*** MATERIAL PROVIDED ***

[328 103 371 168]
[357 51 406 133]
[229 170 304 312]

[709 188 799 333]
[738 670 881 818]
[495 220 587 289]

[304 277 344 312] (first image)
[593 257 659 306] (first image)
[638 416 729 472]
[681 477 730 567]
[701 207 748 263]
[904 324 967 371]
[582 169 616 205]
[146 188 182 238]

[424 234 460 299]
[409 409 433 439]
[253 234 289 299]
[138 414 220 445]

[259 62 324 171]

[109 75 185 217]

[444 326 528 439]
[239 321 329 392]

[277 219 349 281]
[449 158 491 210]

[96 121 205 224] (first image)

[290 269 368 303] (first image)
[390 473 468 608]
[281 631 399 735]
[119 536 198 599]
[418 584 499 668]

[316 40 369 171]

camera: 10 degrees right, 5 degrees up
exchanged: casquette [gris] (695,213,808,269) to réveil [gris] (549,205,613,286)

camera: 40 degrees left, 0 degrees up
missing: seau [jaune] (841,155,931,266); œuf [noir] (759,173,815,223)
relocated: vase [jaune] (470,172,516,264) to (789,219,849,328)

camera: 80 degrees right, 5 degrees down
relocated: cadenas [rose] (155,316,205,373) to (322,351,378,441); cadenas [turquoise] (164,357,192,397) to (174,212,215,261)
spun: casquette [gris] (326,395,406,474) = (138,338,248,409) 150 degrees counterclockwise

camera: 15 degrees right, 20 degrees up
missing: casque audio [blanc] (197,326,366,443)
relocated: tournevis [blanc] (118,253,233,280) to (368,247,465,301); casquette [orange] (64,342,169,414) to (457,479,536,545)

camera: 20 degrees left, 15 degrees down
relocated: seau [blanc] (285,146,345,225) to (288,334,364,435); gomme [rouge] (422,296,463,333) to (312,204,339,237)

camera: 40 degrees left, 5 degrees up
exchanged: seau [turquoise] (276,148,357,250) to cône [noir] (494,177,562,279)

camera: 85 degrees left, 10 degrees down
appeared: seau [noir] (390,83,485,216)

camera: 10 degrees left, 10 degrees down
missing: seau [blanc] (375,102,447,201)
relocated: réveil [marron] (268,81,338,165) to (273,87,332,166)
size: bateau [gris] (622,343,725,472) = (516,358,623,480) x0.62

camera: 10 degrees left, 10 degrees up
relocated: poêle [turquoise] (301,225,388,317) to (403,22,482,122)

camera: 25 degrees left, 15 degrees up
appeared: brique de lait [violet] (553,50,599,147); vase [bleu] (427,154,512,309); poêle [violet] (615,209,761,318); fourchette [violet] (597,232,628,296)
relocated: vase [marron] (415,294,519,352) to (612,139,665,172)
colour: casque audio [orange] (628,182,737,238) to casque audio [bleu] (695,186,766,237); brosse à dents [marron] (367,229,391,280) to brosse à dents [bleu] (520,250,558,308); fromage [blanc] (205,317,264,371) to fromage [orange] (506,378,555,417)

*** End of MATERIAL PROVIDED ***

> **GOAL OF THE EXERCISE**
Look above for the line containing "missing: seau [jaune]" and the line containing "camera: 10 degrees left, 10 degrees down". Transcribe both, with the lines between them, exactly.

> **RESULT OF THE EXERCISE**
missing: seau [jaune] (841,155,931,266); œuf [noir] (759,173,815,223)
relocated: vase [jaune] (470,172,516,264) to (789,219,849,328)

camera: 80 degrees right, 5 degrees down
relocated: cadenas [rose] (155,316,205,373) to (322,351,378,441); cadenas [turquoise] (164,357,192,397) to (174,212,215,261)
spun: casquette [gris] (326,395,406,474) = (138,338,248,409) 150 degrees counterclockwise

camera: 15 degrees right, 20 degrees up
missing: casque audio [blanc] (197,326,366,443)
relocated: tournevis [blanc] (118,253,233,280) to (368,247,465,301); casquette [orange] (64,342,169,414) to (457,479,536,545)

camera: 20 degrees left, 15 degrees down
relocated: seau [blanc] (285,146,345,225) to (288,334,364,435); gomme [rouge] (422,296,463,333) to (312,204,339,237)

camera: 40 degrees left, 5 degrees up
exchanged: seau [turquoise] (276,148,357,250) to cône [noir] (494,177,562,279)

camera: 85 degrees left, 10 degrees down
appeared: seau [noir] (390,83,485,216)

camera: 10 degrees left, 10 degrees down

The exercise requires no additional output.